## EXERCISE
Return the data exactly, apart from leaving out the pictures.

###

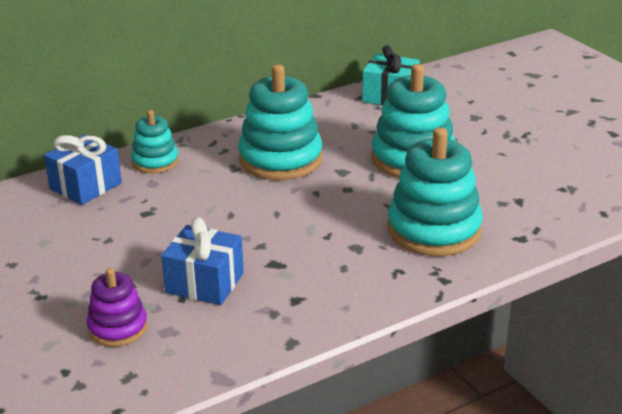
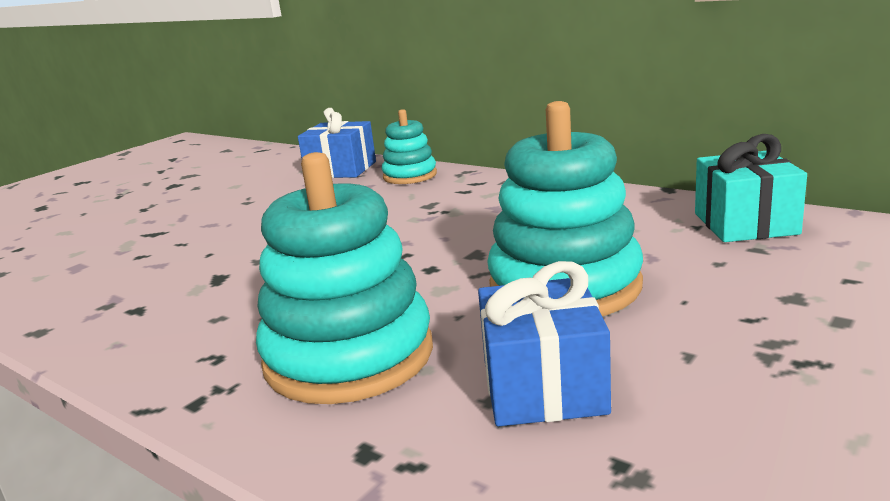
camera: 70 degrees right, 10 degrees down
(118, 328) = (85, 246): purple stacking toy -> none
(205, 283) = (170, 257): blue gift -> blue gift (543, 386)
(280, 159) = (471, 217): turquoise stacking toy -> none

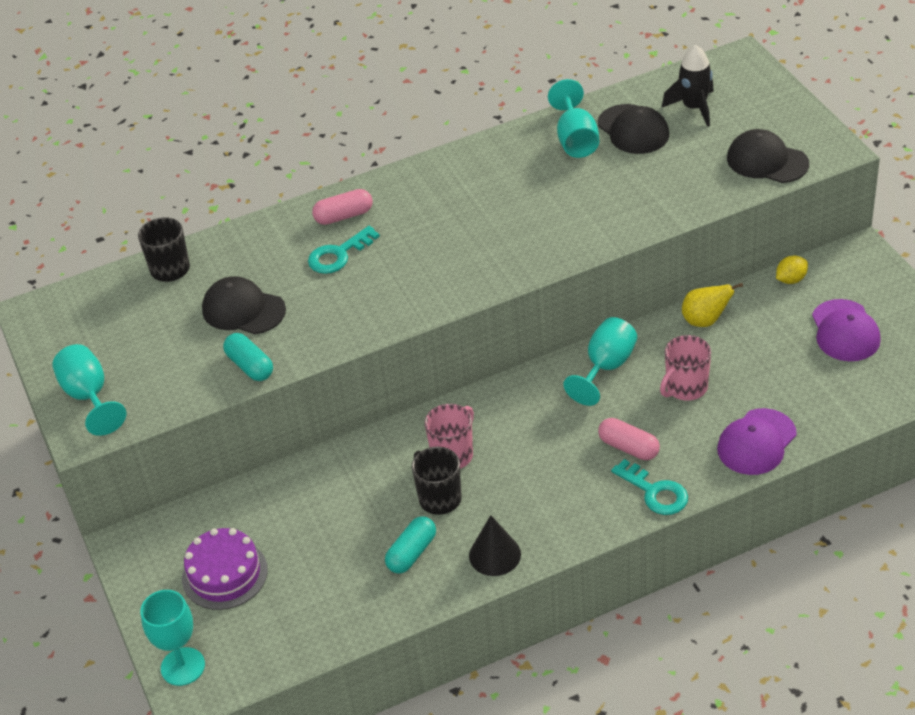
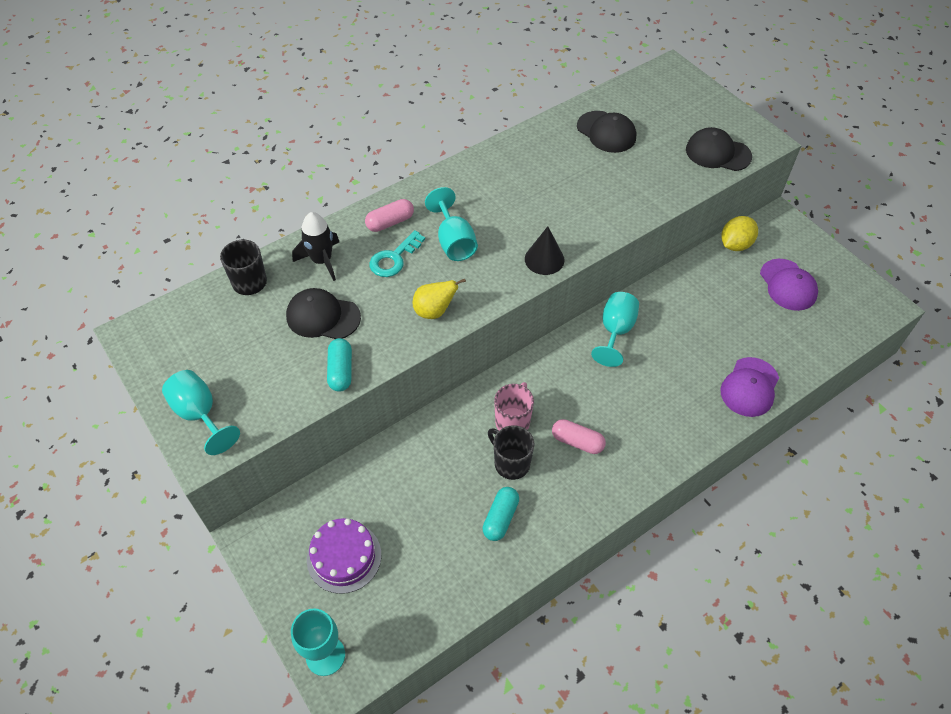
camera: 15 degrees left, 10 degrees up
(250, 366) = (340, 371): turquoise capsule -> turquoise capsule turned 45 degrees clockwise
(494, 555) = (570, 512): black cone -> black cone (544, 259)
(576, 140) = (563, 143): turquoise goblet -> turquoise goblet (454, 242)
(628, 447) = (652, 401): pink capsule -> pink capsule (577, 442)
(655, 492) = (683, 440): turquoise key -> none
(685, 388) = (682, 344): pink mug -> none
(694, 108) = (648, 111): black rocket -> black rocket (322, 260)
(705, 321) = (681, 284): yellow pear -> yellow pear (434, 311)
(791, 279) = (735, 244): yellow lemon -> yellow lemon, size x1.55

###

## REPLY
camera: 70 degrees right, 10 degrees down
(118, 328) = (85, 246): purple stacking toy -> none
(205, 283) = (170, 257): blue gift -> blue gift (543, 386)
(280, 159) = (471, 217): turquoise stacking toy -> none

camera: 15 degrees left, 10 degrees up
(250, 366) = (340, 371): turquoise capsule -> turquoise capsule turned 45 degrees clockwise
(494, 555) = (570, 512): black cone -> black cone (544, 259)
(576, 140) = (563, 143): turquoise goblet -> turquoise goblet (454, 242)
(628, 447) = (652, 401): pink capsule -> pink capsule (577, 442)
(655, 492) = (683, 440): turquoise key -> none
(685, 388) = (682, 344): pink mug -> none
(694, 108) = (648, 111): black rocket -> black rocket (322, 260)
(705, 321) = (681, 284): yellow pear -> yellow pear (434, 311)
(791, 279) = (735, 244): yellow lemon -> yellow lemon, size x1.55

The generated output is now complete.